▶ [WHAT TO PRODUCE]:
In how many lines of the records does the string "orange" appear? State only the number.

▶ [DATA SHOWN]:
━━━

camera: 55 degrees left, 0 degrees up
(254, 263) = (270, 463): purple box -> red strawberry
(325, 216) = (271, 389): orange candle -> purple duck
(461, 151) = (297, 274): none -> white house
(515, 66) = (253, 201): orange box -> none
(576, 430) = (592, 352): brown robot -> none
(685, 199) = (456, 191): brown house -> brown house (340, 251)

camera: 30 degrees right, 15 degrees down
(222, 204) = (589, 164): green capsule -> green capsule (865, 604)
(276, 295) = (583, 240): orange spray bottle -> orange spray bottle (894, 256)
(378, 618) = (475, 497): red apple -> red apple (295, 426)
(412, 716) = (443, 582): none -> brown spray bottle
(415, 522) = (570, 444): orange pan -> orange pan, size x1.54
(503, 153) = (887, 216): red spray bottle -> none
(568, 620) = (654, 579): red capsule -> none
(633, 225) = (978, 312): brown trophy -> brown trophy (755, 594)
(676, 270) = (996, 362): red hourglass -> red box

━━━

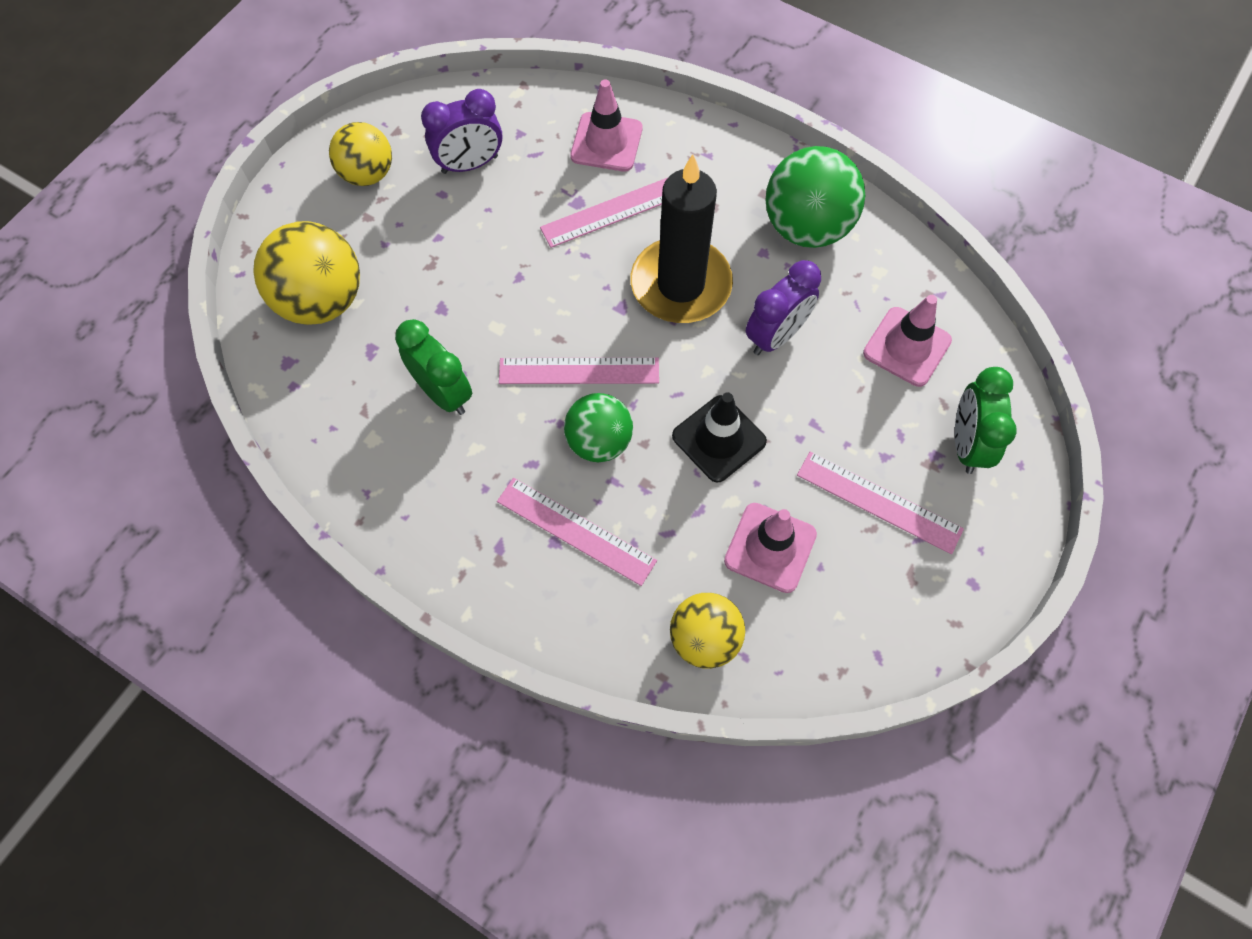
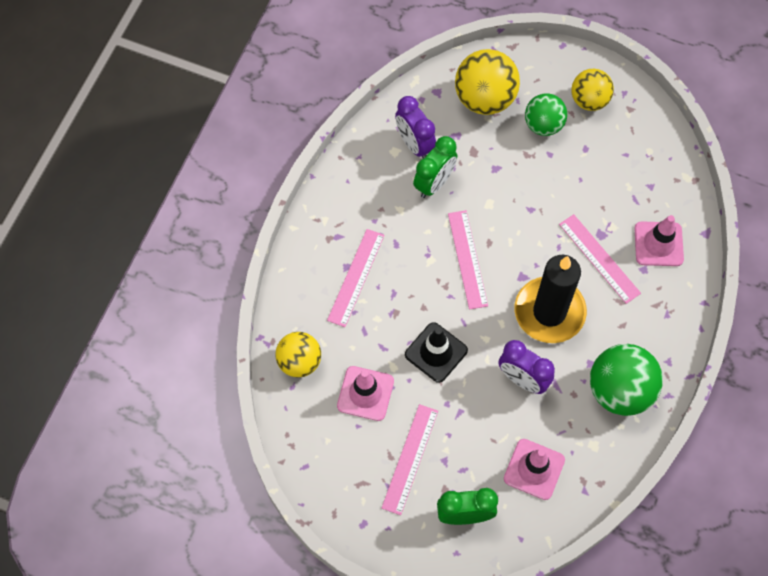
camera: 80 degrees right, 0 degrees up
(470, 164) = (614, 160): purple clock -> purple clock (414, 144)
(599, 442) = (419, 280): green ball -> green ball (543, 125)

━━━

▶ [SOLUTION TO THE PROBLEM]:
4